For this exercise, write out exactly the lines of the material from the one containing "tan brick C8:E8" through the end, both ends included, and nothing more.

*** Data extract

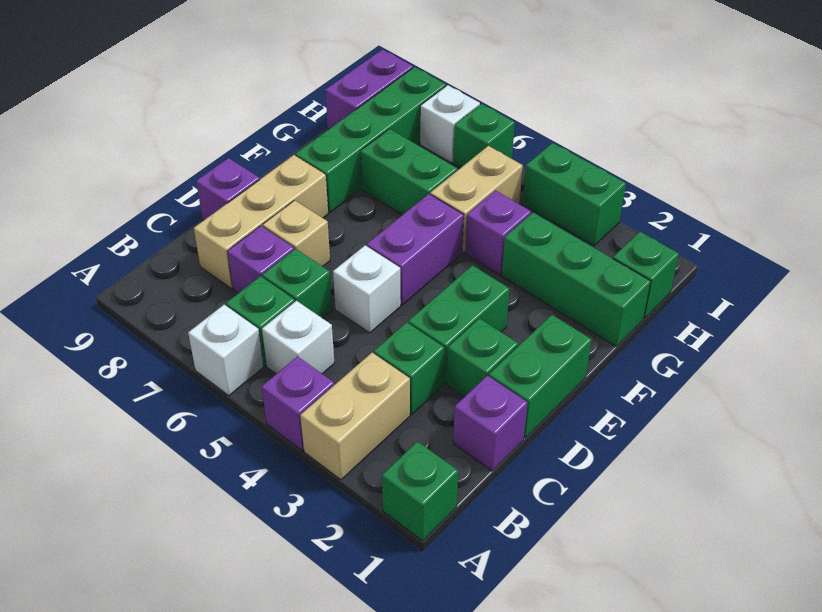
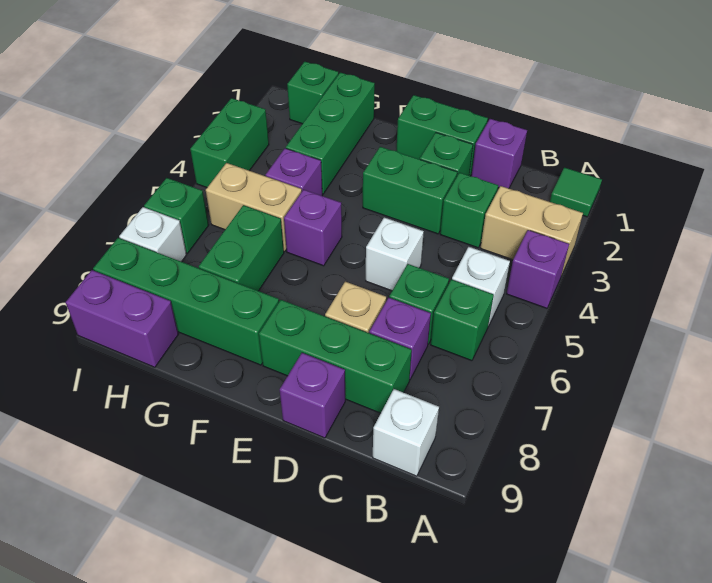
green brick A1 level 1 -> green tile A1 level 1
white brick A6 level 1 -> white brick B9 level 1
tan brick C8:E8 level 1 -> green brick C8:E8 level 1
purple brick E5:F5 level 1 -> purple brick F5 level 1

******

Task answer:
tan brick C8:E8 level 1 -> green brick C8:E8 level 1
purple brick E5:F5 level 1 -> purple brick F5 level 1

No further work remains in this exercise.